■ **WORK INSTRUCTION**
Go line by line through the entries and show those that hold the string "pink".

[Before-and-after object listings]
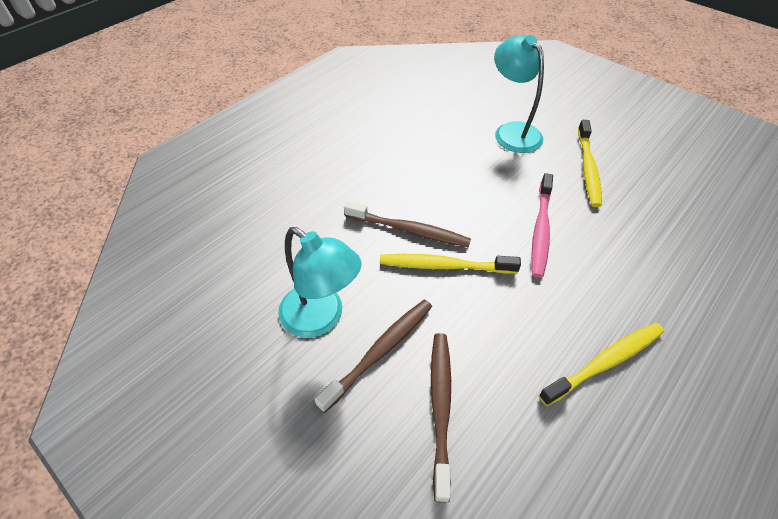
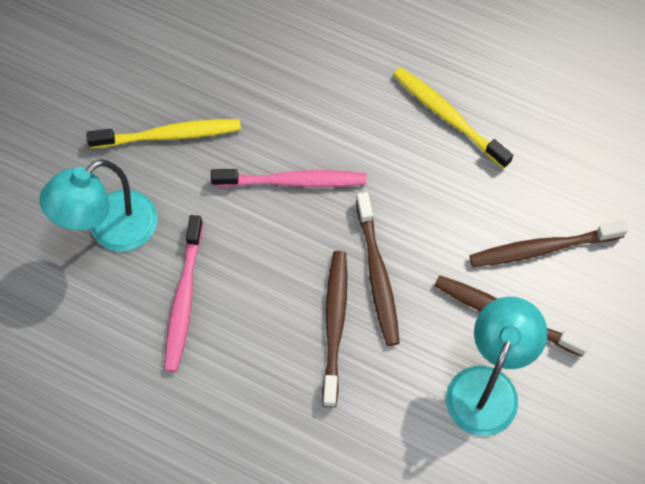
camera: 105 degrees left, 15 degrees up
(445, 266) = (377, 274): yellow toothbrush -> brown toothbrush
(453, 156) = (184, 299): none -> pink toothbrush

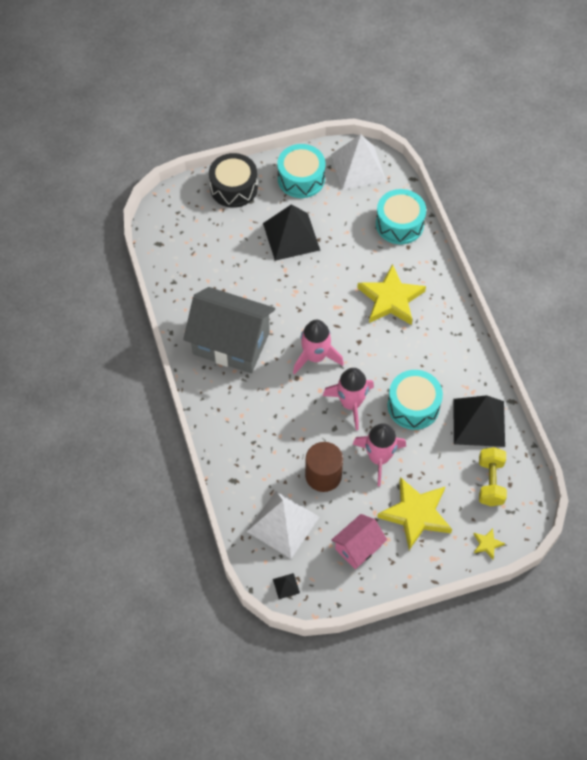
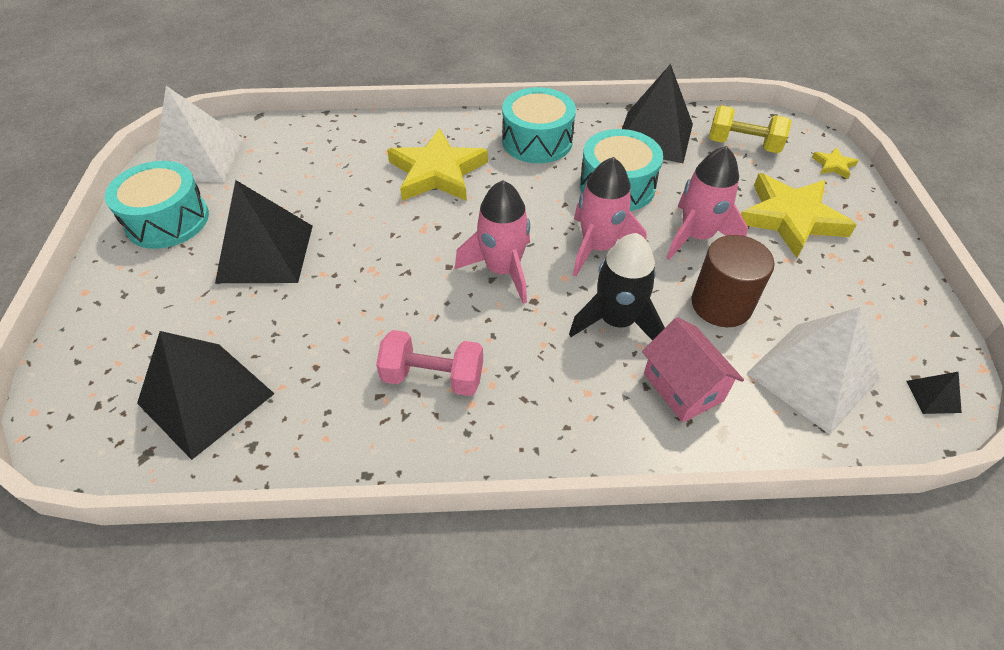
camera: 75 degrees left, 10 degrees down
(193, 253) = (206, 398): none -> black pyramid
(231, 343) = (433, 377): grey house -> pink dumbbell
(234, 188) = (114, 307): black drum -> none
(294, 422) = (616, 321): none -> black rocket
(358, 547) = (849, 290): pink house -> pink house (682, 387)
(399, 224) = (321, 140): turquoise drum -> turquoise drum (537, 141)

■ **SOLUTION TO THE EXERCISE**
(453, 156) = (184, 299): none -> pink toothbrush
(231, 343) = (433, 377): grey house -> pink dumbbell
(358, 547) = (849, 290): pink house -> pink house (682, 387)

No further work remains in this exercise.